**Your task**
Write out exactly the line containing "POT4: 500k (GND, SRC, wiper" along with each line that follows it in the records below, and no others.

**Input data**
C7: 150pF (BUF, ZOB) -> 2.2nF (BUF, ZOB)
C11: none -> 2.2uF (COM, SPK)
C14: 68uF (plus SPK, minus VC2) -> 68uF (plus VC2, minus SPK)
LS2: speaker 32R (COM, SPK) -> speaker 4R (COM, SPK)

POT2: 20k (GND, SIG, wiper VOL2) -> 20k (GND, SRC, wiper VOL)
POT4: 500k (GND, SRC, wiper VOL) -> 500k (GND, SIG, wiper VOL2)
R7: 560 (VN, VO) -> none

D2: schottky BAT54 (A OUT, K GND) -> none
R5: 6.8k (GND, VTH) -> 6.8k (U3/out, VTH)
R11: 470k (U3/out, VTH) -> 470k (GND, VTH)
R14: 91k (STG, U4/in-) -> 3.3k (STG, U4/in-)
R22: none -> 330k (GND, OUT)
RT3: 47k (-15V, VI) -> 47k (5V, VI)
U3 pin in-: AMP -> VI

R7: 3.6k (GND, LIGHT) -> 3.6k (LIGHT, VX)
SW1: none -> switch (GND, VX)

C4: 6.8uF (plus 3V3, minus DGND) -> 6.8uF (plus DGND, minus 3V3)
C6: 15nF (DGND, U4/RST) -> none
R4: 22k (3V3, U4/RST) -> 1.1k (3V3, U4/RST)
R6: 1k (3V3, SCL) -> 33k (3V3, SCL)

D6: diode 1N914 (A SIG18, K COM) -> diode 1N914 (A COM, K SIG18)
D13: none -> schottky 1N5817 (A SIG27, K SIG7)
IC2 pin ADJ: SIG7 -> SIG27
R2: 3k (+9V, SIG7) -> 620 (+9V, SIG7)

**Answer area**
POT4: 500k (GND, SRC, wiper VOL) -> 500k (GND, SIG, wiper VOL2)
R7: 560 (VN, VO) -> none

D2: schottky BAT54 (A OUT, K GND) -> none
R5: 6.8k (GND, VTH) -> 6.8k (U3/out, VTH)
R11: 470k (U3/out, VTH) -> 470k (GND, VTH)
R14: 91k (STG, U4/in-) -> 3.3k (STG, U4/in-)
R22: none -> 330k (GND, OUT)
RT3: 47k (-15V, VI) -> 47k (5V, VI)
U3 pin in-: AMP -> VI

R7: 3.6k (GND, LIGHT) -> 3.6k (LIGHT, VX)
SW1: none -> switch (GND, VX)

C4: 6.8uF (plus 3V3, minus DGND) -> 6.8uF (plus DGND, minus 3V3)
C6: 15nF (DGND, U4/RST) -> none
R4: 22k (3V3, U4/RST) -> 1.1k (3V3, U4/RST)
R6: 1k (3V3, SCL) -> 33k (3V3, SCL)

D6: diode 1N914 (A SIG18, K COM) -> diode 1N914 (A COM, K SIG18)
D13: none -> schottky 1N5817 (A SIG27, K SIG7)
IC2 pin ADJ: SIG7 -> SIG27
R2: 3k (+9V, SIG7) -> 620 (+9V, SIG7)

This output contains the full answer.